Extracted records
■ ■ ■ ■
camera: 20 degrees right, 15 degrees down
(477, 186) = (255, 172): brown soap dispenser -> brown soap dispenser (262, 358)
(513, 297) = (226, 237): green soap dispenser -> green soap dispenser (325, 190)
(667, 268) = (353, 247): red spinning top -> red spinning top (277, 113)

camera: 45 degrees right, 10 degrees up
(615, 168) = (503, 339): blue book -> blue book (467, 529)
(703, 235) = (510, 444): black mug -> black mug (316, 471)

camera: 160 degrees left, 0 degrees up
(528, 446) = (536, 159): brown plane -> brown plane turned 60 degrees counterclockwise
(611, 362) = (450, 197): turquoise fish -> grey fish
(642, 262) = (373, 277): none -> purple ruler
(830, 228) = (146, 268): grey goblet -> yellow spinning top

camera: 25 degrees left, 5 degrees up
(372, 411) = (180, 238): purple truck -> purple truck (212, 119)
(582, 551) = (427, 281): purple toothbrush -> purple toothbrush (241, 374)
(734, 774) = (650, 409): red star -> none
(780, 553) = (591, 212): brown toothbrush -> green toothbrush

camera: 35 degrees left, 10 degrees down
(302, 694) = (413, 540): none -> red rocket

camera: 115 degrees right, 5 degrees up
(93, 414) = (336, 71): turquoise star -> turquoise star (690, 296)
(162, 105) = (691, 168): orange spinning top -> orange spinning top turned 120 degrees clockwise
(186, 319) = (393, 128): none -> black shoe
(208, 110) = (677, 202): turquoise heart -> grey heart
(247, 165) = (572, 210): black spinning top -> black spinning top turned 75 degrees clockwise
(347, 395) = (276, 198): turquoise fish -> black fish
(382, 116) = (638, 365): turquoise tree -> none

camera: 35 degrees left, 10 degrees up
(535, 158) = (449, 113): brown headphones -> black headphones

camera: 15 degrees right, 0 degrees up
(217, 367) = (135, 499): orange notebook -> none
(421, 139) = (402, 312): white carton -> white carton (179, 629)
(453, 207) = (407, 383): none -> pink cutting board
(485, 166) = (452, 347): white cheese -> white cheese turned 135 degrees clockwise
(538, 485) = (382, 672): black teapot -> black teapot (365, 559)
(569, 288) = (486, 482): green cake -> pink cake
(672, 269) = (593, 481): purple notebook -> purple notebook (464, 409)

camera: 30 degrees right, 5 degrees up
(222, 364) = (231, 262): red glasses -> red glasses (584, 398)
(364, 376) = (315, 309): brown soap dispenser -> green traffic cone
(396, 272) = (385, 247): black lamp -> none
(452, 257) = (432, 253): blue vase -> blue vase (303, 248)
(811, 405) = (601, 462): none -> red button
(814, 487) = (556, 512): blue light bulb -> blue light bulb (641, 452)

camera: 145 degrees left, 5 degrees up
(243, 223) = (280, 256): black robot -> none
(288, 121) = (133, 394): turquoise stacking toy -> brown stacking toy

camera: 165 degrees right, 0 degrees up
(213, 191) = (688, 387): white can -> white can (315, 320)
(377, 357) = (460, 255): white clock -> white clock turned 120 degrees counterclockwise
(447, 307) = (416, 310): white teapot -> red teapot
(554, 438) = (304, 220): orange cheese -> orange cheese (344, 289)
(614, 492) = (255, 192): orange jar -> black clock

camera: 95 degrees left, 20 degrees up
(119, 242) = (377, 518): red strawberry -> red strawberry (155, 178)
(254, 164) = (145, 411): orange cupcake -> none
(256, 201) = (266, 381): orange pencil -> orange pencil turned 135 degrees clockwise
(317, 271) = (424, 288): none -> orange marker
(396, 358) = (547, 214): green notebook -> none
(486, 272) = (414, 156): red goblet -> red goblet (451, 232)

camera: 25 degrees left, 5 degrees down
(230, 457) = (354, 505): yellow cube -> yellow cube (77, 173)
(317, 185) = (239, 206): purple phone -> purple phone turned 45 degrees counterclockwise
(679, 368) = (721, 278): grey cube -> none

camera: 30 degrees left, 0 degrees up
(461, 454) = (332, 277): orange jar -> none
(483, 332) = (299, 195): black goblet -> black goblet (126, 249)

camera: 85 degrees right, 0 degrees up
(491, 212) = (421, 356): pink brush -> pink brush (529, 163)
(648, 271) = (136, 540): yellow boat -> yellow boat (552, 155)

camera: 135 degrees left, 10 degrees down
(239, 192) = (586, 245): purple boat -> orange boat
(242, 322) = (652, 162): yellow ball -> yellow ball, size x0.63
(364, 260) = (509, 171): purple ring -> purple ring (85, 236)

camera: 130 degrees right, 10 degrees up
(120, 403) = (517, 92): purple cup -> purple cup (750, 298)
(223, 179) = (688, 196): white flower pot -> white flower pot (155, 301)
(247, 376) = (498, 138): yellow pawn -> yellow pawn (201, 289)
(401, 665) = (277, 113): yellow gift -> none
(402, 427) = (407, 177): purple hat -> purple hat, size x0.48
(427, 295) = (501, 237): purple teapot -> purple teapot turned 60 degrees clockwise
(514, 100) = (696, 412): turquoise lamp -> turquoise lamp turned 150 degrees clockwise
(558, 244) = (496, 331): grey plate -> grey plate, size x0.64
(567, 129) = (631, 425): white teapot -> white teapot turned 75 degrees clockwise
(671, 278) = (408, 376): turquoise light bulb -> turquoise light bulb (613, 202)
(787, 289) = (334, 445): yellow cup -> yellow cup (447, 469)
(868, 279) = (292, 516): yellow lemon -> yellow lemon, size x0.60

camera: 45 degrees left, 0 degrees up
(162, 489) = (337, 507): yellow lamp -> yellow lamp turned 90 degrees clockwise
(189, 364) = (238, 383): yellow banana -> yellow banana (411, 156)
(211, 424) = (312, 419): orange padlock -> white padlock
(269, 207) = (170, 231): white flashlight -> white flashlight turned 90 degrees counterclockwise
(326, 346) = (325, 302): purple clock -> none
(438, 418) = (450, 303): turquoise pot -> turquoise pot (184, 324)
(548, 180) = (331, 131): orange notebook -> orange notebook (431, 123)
■ ■ ■ ■
- TASK BRIEF:
Each line in which the string "size" is found must be copied from the data.

- TASK RESPONSE:
(242, 322) = (652, 162): yellow ball -> yellow ball, size x0.63
(402, 427) = (407, 177): purple hat -> purple hat, size x0.48
(558, 244) = (496, 331): grey plate -> grey plate, size x0.64
(868, 279) = (292, 516): yellow lemon -> yellow lemon, size x0.60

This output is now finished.